[EXERCISE DIRECTIONS] Rewrite the entries from their start through the line containing "The image size", replacing "screwdriver" with "hammer" and leaving everything else unchanged.
_____
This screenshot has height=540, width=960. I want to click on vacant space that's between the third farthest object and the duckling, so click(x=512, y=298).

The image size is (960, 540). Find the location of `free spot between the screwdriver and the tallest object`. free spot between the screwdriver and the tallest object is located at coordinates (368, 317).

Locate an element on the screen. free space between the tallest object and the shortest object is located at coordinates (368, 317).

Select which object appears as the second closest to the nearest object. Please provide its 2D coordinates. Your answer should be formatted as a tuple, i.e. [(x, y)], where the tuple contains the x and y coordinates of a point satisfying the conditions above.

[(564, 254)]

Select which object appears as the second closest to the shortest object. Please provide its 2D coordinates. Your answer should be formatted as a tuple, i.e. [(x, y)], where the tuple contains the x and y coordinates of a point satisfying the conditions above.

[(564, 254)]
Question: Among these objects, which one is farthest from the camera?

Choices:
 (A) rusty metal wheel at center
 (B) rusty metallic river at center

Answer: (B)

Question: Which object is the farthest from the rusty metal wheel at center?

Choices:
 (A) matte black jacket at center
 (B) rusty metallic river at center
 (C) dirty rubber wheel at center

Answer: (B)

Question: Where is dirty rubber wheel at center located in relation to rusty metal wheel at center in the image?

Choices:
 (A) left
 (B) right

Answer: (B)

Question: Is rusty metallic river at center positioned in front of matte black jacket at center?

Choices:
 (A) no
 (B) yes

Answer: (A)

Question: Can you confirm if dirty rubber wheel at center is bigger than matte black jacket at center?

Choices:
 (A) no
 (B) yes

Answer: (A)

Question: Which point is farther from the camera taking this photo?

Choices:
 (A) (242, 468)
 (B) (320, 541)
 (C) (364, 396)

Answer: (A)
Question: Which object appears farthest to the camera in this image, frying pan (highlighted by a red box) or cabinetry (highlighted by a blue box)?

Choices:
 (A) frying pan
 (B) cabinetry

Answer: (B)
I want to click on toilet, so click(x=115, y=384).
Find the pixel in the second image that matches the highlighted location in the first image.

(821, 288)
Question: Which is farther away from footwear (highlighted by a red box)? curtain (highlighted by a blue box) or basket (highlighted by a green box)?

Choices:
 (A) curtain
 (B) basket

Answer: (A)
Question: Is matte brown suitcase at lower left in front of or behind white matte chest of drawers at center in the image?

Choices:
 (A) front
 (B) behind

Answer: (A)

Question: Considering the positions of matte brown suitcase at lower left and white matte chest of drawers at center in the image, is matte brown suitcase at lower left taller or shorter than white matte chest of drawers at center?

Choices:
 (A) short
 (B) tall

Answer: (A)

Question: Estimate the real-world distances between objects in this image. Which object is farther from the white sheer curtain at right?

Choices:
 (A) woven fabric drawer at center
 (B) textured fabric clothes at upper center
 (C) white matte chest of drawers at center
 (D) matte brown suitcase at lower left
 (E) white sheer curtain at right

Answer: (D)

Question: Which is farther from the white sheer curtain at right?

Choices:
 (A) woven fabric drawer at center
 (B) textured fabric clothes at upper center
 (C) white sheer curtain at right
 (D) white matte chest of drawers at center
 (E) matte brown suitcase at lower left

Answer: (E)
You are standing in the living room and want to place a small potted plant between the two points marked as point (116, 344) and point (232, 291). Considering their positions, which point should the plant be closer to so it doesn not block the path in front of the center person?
_____
[ANSWER TO THIS PROBLEM]
This screenshot has height=540, width=960. I want to click on vacant space that's between the third farthest object and the duckling, so click(x=512, y=298).

The image size is (960, 540). Find the location of `free spot between the hammer and the tallest object`. free spot between the hammer and the tallest object is located at coordinates (368, 317).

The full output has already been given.